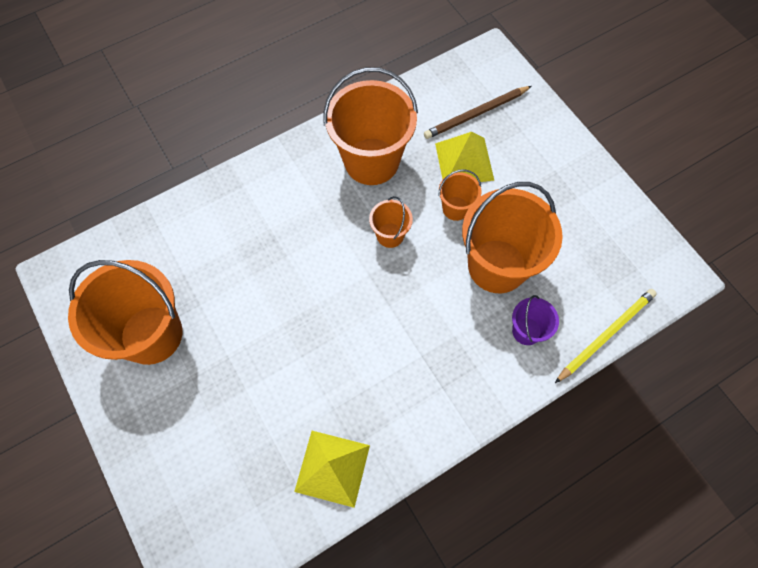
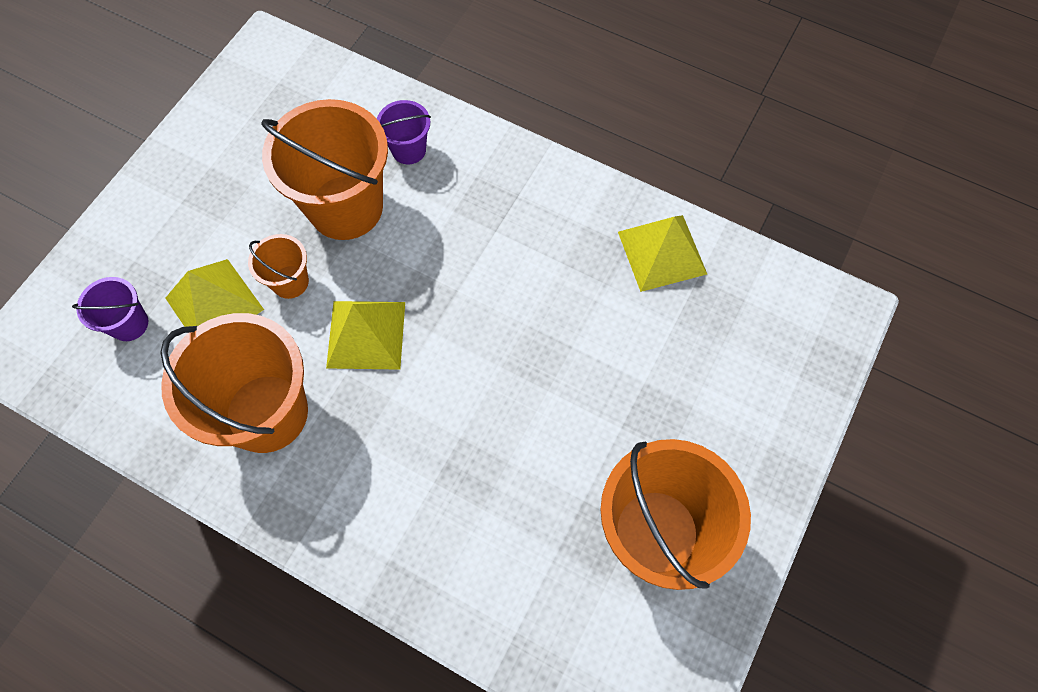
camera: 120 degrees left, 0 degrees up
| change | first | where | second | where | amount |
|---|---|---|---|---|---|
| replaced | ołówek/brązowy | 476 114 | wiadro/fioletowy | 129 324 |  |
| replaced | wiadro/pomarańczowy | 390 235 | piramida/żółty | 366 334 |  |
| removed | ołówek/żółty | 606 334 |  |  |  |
**********
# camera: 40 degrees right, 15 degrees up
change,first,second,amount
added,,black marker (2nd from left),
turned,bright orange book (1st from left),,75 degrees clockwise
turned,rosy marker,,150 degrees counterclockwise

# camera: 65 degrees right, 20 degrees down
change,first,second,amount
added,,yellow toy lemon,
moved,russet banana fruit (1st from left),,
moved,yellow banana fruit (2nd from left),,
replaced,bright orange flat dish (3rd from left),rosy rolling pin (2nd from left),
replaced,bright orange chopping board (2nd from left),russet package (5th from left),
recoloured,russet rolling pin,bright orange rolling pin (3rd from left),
**********
Assignment —
Leave out every line above except those from the line with "# camera: 40 degrees right, 15 degrees up" up to and including the line with "turned,bright orange book", and copy those exactly.

Solution to this task —
# camera: 40 degrees right, 15 degrees up
change,first,second,amount
added,,black marker (2nd from left),
turned,bright orange book (1st from left),,75 degrees clockwise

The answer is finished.